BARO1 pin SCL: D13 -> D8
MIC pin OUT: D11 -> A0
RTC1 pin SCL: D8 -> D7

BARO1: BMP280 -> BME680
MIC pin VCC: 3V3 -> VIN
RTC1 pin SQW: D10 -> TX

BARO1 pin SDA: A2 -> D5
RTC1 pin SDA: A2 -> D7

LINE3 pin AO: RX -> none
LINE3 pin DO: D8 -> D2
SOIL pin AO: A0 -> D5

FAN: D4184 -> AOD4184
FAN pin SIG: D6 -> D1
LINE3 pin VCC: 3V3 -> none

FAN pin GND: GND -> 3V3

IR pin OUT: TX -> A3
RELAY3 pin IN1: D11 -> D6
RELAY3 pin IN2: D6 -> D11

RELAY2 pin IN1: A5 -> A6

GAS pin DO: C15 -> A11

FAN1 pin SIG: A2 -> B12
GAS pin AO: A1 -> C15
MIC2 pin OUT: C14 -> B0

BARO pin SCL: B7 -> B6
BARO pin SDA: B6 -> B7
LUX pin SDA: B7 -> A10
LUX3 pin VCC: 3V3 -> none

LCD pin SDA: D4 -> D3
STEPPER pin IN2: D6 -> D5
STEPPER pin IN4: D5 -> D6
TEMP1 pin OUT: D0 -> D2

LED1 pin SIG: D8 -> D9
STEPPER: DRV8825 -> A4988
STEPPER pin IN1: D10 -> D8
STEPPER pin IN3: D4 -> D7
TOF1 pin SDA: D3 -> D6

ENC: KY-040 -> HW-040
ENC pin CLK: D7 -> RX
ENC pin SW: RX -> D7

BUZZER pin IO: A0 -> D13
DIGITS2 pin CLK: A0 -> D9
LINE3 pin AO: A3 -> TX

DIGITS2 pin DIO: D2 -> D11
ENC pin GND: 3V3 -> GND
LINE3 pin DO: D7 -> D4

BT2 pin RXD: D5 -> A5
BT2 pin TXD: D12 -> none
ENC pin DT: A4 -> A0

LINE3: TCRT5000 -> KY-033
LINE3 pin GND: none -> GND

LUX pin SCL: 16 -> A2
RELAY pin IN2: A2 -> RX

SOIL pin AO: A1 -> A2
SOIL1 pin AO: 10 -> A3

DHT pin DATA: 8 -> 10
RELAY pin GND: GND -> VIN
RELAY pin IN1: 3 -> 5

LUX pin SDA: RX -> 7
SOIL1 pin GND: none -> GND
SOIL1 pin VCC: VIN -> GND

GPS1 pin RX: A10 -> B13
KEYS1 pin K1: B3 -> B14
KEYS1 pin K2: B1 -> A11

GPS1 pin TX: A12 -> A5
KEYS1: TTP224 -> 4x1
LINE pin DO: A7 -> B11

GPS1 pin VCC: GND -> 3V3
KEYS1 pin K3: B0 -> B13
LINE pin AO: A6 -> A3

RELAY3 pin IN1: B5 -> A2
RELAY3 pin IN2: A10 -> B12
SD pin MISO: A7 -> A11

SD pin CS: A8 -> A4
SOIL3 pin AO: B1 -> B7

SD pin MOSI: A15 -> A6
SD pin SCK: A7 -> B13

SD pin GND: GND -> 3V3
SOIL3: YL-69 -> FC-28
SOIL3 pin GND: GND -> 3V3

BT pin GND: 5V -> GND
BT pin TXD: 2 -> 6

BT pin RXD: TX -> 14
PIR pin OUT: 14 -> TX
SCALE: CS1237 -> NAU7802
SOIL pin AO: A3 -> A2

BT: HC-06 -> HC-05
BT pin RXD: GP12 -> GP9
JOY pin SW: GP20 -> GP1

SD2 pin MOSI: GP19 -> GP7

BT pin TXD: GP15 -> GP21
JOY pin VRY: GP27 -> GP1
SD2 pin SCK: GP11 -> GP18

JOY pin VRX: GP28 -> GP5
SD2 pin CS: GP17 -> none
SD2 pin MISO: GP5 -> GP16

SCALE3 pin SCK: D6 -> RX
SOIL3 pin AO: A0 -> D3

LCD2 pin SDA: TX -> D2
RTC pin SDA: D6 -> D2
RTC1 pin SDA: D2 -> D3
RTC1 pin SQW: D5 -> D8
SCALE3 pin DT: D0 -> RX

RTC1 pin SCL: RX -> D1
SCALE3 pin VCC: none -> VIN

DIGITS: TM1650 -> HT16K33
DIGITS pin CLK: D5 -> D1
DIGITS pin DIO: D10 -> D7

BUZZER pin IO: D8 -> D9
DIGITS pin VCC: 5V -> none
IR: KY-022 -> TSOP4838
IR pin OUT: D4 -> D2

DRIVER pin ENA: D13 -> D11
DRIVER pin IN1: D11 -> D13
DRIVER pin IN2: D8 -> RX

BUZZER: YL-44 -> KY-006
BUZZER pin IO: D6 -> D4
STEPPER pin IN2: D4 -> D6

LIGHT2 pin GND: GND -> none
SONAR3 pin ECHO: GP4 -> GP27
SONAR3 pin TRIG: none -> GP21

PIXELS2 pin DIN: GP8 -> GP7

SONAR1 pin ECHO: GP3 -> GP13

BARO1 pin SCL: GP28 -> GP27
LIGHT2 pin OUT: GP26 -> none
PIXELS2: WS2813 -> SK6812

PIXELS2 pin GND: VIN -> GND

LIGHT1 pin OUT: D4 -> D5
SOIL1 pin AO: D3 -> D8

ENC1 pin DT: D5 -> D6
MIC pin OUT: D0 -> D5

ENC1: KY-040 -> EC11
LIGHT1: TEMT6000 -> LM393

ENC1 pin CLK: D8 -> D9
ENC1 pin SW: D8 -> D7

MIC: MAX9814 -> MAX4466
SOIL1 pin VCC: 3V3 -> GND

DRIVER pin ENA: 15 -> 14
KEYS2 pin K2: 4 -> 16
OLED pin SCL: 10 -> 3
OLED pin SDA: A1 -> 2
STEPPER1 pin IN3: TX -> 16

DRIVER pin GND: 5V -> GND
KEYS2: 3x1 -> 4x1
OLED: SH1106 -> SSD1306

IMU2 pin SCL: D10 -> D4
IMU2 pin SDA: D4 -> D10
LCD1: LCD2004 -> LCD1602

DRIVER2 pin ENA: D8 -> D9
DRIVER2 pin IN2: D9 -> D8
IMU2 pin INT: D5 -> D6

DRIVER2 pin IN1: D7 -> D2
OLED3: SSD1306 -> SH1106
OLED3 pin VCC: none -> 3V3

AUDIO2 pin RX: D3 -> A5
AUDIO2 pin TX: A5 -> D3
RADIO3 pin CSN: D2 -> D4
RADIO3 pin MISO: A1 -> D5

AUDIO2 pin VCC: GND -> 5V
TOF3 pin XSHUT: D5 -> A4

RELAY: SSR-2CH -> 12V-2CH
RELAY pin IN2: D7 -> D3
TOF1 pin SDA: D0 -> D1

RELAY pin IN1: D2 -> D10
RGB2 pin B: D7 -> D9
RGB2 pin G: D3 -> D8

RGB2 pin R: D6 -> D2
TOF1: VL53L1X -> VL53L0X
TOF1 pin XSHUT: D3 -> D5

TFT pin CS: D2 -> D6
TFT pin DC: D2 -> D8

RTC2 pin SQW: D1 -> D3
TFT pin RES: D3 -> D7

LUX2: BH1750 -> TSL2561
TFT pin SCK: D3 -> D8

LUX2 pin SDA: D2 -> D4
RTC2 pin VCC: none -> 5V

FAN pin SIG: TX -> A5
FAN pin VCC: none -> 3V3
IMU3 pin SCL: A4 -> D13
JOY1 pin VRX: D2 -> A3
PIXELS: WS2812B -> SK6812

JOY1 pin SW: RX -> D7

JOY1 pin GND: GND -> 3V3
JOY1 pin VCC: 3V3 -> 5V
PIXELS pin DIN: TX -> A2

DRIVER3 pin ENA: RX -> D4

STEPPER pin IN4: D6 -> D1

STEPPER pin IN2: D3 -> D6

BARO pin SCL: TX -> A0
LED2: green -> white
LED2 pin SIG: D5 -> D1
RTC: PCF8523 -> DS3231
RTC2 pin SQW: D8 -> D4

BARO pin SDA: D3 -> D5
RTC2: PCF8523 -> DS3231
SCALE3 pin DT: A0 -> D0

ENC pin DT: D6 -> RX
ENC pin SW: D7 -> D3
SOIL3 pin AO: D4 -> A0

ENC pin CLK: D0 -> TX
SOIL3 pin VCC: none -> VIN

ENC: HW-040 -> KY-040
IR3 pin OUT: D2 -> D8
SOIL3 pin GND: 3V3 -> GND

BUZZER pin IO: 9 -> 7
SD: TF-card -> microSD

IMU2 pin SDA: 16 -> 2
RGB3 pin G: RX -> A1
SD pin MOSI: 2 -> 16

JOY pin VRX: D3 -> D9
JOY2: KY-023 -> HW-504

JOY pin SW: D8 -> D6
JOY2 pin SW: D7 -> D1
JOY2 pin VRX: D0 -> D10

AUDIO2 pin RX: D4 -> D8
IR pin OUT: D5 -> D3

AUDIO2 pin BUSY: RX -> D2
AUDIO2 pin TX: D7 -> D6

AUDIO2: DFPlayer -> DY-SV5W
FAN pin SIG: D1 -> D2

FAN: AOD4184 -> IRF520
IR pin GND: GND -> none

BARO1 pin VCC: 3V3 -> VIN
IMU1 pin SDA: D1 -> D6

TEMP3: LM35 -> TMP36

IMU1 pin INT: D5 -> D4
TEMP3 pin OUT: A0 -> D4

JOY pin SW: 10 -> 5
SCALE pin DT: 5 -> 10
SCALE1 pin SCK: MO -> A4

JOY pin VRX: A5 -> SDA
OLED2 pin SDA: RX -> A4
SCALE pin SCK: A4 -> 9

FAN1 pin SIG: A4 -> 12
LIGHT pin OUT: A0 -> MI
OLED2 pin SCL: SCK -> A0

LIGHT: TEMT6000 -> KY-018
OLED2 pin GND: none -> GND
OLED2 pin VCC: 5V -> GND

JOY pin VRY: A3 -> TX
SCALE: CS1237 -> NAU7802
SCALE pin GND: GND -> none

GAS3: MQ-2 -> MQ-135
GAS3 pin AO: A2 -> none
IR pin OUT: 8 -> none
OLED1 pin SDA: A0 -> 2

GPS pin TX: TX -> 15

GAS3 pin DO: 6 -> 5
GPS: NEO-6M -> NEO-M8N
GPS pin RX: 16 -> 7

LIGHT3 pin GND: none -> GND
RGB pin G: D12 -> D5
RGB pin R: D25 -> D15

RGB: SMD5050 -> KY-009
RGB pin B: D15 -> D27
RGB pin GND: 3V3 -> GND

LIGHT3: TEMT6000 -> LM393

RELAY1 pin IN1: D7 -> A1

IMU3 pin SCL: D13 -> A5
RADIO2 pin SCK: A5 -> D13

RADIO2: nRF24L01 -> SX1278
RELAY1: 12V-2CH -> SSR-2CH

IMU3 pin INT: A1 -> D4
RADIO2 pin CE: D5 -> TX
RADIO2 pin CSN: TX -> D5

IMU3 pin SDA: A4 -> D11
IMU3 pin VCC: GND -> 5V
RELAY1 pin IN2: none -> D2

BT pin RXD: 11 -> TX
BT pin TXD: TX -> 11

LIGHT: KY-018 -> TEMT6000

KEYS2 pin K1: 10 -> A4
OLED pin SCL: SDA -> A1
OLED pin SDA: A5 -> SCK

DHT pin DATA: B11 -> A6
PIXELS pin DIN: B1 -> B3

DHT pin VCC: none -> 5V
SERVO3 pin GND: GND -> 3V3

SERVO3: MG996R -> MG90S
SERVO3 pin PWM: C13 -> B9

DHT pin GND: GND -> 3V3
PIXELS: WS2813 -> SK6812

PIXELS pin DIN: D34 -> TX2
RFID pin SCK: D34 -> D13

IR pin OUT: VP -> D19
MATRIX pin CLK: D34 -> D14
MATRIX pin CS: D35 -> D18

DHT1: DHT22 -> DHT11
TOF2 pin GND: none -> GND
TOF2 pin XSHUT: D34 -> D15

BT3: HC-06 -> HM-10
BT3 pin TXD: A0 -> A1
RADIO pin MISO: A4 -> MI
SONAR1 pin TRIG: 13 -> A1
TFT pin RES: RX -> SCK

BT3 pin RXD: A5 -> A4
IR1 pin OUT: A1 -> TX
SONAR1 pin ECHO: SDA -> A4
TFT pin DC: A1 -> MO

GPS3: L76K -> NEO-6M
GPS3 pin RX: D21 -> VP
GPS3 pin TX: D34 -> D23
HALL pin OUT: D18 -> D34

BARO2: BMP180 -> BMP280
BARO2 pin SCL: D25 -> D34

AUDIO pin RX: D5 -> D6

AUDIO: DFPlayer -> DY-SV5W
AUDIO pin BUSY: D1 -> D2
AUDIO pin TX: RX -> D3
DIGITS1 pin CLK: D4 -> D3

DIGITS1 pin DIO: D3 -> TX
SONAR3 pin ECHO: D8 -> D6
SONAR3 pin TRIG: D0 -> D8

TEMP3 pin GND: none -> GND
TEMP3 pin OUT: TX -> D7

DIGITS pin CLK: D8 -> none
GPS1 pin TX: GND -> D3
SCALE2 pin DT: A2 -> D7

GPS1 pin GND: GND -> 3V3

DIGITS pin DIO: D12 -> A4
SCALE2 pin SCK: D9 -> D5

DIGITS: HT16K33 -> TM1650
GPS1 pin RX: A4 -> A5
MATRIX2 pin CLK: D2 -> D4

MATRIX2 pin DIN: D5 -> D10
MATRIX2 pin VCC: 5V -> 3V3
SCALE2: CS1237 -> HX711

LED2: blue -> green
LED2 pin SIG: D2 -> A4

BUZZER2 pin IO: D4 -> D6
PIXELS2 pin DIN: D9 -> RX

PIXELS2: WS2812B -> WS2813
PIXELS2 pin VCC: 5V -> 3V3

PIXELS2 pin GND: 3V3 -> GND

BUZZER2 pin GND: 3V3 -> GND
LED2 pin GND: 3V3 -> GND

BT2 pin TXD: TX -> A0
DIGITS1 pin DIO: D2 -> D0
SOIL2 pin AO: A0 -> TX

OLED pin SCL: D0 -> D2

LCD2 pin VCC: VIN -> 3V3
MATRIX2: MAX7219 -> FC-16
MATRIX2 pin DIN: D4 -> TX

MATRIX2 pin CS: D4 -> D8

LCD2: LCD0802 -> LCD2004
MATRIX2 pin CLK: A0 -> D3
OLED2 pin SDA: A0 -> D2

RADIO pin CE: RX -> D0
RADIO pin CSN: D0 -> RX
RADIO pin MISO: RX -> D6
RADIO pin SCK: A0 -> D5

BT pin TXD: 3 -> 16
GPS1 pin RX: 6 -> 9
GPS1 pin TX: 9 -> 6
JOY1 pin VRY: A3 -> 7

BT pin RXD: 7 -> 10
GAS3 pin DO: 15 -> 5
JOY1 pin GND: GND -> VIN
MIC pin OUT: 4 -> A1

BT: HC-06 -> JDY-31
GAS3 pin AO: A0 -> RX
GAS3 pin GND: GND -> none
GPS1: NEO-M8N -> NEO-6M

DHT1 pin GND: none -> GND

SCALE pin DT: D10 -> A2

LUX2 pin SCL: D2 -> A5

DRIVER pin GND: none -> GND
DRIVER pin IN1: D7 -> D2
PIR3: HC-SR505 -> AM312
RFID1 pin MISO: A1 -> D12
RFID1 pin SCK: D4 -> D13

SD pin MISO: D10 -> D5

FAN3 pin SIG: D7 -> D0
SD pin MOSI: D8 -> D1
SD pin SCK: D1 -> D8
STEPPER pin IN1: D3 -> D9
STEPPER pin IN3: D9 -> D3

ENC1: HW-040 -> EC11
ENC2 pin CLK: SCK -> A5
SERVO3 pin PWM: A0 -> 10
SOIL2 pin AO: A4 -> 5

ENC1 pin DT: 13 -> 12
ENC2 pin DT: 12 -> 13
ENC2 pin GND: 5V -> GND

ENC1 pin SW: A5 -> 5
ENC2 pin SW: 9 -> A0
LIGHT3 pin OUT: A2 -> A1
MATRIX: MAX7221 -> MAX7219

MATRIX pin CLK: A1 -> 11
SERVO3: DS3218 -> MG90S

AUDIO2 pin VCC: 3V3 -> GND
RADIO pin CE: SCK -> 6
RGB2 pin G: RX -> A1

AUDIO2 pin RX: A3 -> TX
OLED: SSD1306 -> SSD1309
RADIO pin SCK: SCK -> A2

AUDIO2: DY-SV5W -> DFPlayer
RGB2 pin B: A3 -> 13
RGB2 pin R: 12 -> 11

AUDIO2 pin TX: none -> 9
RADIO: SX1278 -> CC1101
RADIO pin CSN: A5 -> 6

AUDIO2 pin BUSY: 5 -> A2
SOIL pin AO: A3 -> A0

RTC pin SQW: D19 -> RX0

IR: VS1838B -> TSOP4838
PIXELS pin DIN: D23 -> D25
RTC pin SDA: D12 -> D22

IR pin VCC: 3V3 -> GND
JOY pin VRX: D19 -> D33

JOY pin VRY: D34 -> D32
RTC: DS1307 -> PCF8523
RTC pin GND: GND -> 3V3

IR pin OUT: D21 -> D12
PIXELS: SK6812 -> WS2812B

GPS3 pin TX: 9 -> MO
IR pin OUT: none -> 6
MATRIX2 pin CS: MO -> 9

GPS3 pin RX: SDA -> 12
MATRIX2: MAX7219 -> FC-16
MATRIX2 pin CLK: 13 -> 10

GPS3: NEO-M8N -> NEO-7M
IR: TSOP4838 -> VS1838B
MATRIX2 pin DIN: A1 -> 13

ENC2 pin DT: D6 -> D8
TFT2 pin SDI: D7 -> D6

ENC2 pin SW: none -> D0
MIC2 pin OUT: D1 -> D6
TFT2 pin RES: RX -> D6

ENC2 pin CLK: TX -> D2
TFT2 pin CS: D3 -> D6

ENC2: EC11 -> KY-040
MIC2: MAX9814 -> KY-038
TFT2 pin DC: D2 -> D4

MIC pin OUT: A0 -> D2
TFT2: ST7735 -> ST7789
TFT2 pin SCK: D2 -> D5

* To do *
Take from the material above the lines running from the one with "MATRIX pin CLK: A1 -> 11" through the one with "IR: VS1838B -> TSOP4838", and repeat them exactly, with nothing else.

* Task answer *
MATRIX pin CLK: A1 -> 11
SERVO3: DS3218 -> MG90S

AUDIO2 pin VCC: 3V3 -> GND
RADIO pin CE: SCK -> 6
RGB2 pin G: RX -> A1

AUDIO2 pin RX: A3 -> TX
OLED: SSD1306 -> SSD1309
RADIO pin SCK: SCK -> A2

AUDIO2: DY-SV5W -> DFPlayer
RGB2 pin B: A3 -> 13
RGB2 pin R: 12 -> 11

AUDIO2 pin TX: none -> 9
RADIO: SX1278 -> CC1101
RADIO pin CSN: A5 -> 6

AUDIO2 pin BUSY: 5 -> A2
SOIL pin AO: A3 -> A0

RTC pin SQW: D19 -> RX0

IR: VS1838B -> TSOP4838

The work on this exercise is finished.